Problem description
Nothing in the records may be dropped. Retype them all exactly.

Stored data
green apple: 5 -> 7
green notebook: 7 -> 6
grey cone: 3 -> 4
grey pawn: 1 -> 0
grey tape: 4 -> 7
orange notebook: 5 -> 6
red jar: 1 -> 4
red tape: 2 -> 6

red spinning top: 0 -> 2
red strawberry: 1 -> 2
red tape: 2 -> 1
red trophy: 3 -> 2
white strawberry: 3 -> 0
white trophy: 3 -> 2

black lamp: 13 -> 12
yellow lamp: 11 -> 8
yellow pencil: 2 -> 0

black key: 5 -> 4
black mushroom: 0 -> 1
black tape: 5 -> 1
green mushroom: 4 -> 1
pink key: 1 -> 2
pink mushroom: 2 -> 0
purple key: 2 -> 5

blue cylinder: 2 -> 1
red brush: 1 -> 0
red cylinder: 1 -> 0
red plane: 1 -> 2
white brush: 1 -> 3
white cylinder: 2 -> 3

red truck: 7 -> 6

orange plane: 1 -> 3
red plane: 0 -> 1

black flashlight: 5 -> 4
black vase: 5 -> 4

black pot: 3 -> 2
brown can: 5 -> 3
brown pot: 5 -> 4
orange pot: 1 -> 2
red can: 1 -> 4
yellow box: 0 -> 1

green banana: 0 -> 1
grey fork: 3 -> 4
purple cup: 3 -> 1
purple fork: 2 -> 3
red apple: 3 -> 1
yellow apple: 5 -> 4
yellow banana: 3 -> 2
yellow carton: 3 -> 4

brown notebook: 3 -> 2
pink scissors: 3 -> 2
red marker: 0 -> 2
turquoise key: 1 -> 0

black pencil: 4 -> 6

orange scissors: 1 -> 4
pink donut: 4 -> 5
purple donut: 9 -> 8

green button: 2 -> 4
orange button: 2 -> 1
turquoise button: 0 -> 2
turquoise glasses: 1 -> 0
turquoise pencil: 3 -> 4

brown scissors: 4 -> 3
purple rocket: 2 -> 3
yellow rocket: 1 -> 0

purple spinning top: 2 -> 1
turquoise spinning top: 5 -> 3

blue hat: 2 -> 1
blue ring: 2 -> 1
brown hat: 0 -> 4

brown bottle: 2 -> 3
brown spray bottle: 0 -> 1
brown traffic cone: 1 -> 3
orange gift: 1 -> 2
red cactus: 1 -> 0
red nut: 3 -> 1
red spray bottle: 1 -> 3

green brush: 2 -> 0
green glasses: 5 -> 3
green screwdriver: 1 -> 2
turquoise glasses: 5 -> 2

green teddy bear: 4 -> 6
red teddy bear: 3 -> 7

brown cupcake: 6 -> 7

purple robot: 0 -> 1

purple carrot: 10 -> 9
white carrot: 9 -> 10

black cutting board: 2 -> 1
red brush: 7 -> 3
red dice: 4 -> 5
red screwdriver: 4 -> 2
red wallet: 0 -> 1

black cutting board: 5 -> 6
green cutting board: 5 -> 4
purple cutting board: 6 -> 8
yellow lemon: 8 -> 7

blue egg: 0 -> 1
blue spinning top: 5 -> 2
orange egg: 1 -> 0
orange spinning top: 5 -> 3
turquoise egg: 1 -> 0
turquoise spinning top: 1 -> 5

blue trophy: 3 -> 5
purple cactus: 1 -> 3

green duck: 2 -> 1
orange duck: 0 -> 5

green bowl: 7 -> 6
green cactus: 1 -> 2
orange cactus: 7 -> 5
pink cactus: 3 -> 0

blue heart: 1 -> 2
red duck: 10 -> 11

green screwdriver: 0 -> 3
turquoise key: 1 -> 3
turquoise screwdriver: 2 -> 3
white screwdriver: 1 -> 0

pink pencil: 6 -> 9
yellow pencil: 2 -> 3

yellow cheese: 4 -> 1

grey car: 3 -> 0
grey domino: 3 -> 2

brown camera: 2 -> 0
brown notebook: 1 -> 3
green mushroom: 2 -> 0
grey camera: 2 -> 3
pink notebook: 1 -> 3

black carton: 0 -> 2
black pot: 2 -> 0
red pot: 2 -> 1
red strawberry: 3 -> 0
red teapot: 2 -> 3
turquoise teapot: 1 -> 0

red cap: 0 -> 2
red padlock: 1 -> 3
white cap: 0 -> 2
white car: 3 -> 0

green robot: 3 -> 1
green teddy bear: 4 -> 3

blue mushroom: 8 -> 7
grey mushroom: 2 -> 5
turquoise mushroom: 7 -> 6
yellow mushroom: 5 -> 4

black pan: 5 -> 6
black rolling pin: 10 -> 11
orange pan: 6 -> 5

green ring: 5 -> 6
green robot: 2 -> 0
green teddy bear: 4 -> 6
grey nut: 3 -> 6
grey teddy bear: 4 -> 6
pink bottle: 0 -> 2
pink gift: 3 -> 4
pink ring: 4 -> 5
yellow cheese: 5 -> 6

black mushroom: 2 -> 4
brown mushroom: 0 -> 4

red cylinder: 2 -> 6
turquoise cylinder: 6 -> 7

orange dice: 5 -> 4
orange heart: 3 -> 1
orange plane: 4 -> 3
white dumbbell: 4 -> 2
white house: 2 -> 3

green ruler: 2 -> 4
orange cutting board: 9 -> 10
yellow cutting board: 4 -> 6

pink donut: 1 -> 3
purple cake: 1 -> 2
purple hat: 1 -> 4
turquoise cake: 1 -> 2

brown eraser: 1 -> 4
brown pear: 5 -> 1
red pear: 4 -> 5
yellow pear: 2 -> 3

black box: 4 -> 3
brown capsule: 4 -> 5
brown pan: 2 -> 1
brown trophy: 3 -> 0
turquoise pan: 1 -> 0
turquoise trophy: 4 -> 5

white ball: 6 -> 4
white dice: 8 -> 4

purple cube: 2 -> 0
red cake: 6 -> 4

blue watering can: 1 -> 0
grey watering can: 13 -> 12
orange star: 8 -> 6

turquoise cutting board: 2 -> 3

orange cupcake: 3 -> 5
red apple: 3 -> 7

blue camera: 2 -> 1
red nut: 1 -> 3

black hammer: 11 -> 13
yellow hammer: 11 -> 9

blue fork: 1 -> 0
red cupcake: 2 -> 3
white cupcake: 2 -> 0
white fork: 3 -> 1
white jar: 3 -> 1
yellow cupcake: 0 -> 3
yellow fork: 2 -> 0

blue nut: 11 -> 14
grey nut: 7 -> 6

Written response
green apple: 5 -> 7
green notebook: 7 -> 6
grey cone: 3 -> 4
grey pawn: 1 -> 0
grey tape: 4 -> 7
orange notebook: 5 -> 6
red jar: 1 -> 4
red tape: 2 -> 6

red spinning top: 0 -> 2
red strawberry: 1 -> 2
red tape: 2 -> 1
red trophy: 3 -> 2
white strawberry: 3 -> 0
white trophy: 3 -> 2

black lamp: 13 -> 12
yellow lamp: 11 -> 8
yellow pencil: 2 -> 0

black key: 5 -> 4
black mushroom: 0 -> 1
black tape: 5 -> 1
green mushroom: 4 -> 1
pink key: 1 -> 2
pink mushroom: 2 -> 0
purple key: 2 -> 5

blue cylinder: 2 -> 1
red brush: 1 -> 0
red cylinder: 1 -> 0
red plane: 1 -> 2
white brush: 1 -> 3
white cylinder: 2 -> 3

red truck: 7 -> 6

orange plane: 1 -> 3
red plane: 0 -> 1

black flashlight: 5 -> 4
black vase: 5 -> 4

black pot: 3 -> 2
brown can: 5 -> 3
brown pot: 5 -> 4
orange pot: 1 -> 2
red can: 1 -> 4
yellow box: 0 -> 1

green banana: 0 -> 1
grey fork: 3 -> 4
purple cup: 3 -> 1
purple fork: 2 -> 3
red apple: 3 -> 1
yellow apple: 5 -> 4
yellow banana: 3 -> 2
yellow carton: 3 -> 4

brown notebook: 3 -> 2
pink scissors: 3 -> 2
red marker: 0 -> 2
turquoise key: 1 -> 0

black pencil: 4 -> 6

orange scissors: 1 -> 4
pink donut: 4 -> 5
purple donut: 9 -> 8

green button: 2 -> 4
orange button: 2 -> 1
turquoise button: 0 -> 2
turquoise glasses: 1 -> 0
turquoise pencil: 3 -> 4

brown scissors: 4 -> 3
purple rocket: 2 -> 3
yellow rocket: 1 -> 0

purple spinning top: 2 -> 1
turquoise spinning top: 5 -> 3

blue hat: 2 -> 1
blue ring: 2 -> 1
brown hat: 0 -> 4

brown bottle: 2 -> 3
brown spray bottle: 0 -> 1
brown traffic cone: 1 -> 3
orange gift: 1 -> 2
red cactus: 1 -> 0
red nut: 3 -> 1
red spray bottle: 1 -> 3

green brush: 2 -> 0
green glasses: 5 -> 3
green screwdriver: 1 -> 2
turquoise glasses: 5 -> 2

green teddy bear: 4 -> 6
red teddy bear: 3 -> 7

brown cupcake: 6 -> 7

purple robot: 0 -> 1

purple carrot: 10 -> 9
white carrot: 9 -> 10

black cutting board: 2 -> 1
red brush: 7 -> 3
red dice: 4 -> 5
red screwdriver: 4 -> 2
red wallet: 0 -> 1

black cutting board: 5 -> 6
green cutting board: 5 -> 4
purple cutting board: 6 -> 8
yellow lemon: 8 -> 7

blue egg: 0 -> 1
blue spinning top: 5 -> 2
orange egg: 1 -> 0
orange spinning top: 5 -> 3
turquoise egg: 1 -> 0
turquoise spinning top: 1 -> 5

blue trophy: 3 -> 5
purple cactus: 1 -> 3

green duck: 2 -> 1
orange duck: 0 -> 5

green bowl: 7 -> 6
green cactus: 1 -> 2
orange cactus: 7 -> 5
pink cactus: 3 -> 0

blue heart: 1 -> 2
red duck: 10 -> 11

green screwdriver: 0 -> 3
turquoise key: 1 -> 3
turquoise screwdriver: 2 -> 3
white screwdriver: 1 -> 0

pink pencil: 6 -> 9
yellow pencil: 2 -> 3

yellow cheese: 4 -> 1

grey car: 3 -> 0
grey domino: 3 -> 2

brown camera: 2 -> 0
brown notebook: 1 -> 3
green mushroom: 2 -> 0
grey camera: 2 -> 3
pink notebook: 1 -> 3

black carton: 0 -> 2
black pot: 2 -> 0
red pot: 2 -> 1
red strawberry: 3 -> 0
red teapot: 2 -> 3
turquoise teapot: 1 -> 0

red cap: 0 -> 2
red padlock: 1 -> 3
white cap: 0 -> 2
white car: 3 -> 0

green robot: 3 -> 1
green teddy bear: 4 -> 3

blue mushroom: 8 -> 7
grey mushroom: 2 -> 5
turquoise mushroom: 7 -> 6
yellow mushroom: 5 -> 4

black pan: 5 -> 6
black rolling pin: 10 -> 11
orange pan: 6 -> 5

green ring: 5 -> 6
green robot: 2 -> 0
green teddy bear: 4 -> 6
grey nut: 3 -> 6
grey teddy bear: 4 -> 6
pink bottle: 0 -> 2
pink gift: 3 -> 4
pink ring: 4 -> 5
yellow cheese: 5 -> 6

black mushroom: 2 -> 4
brown mushroom: 0 -> 4

red cylinder: 2 -> 6
turquoise cylinder: 6 -> 7

orange dice: 5 -> 4
orange heart: 3 -> 1
orange plane: 4 -> 3
white dumbbell: 4 -> 2
white house: 2 -> 3

green ruler: 2 -> 4
orange cutting board: 9 -> 10
yellow cutting board: 4 -> 6

pink donut: 1 -> 3
purple cake: 1 -> 2
purple hat: 1 -> 4
turquoise cake: 1 -> 2

brown eraser: 1 -> 4
brown pear: 5 -> 1
red pear: 4 -> 5
yellow pear: 2 -> 3

black box: 4 -> 3
brown capsule: 4 -> 5
brown pan: 2 -> 1
brown trophy: 3 -> 0
turquoise pan: 1 -> 0
turquoise trophy: 4 -> 5

white ball: 6 -> 4
white dice: 8 -> 4

purple cube: 2 -> 0
red cake: 6 -> 4

blue watering can: 1 -> 0
grey watering can: 13 -> 12
orange star: 8 -> 6

turquoise cutting board: 2 -> 3

orange cupcake: 3 -> 5
red apple: 3 -> 7

blue camera: 2 -> 1
red nut: 1 -> 3

black hammer: 11 -> 13
yellow hammer: 11 -> 9

blue fork: 1 -> 0
red cupcake: 2 -> 3
white cupcake: 2 -> 0
white fork: 3 -> 1
white jar: 3 -> 1
yellow cupcake: 0 -> 3
yellow fork: 2 -> 0

blue nut: 11 -> 14
grey nut: 7 -> 6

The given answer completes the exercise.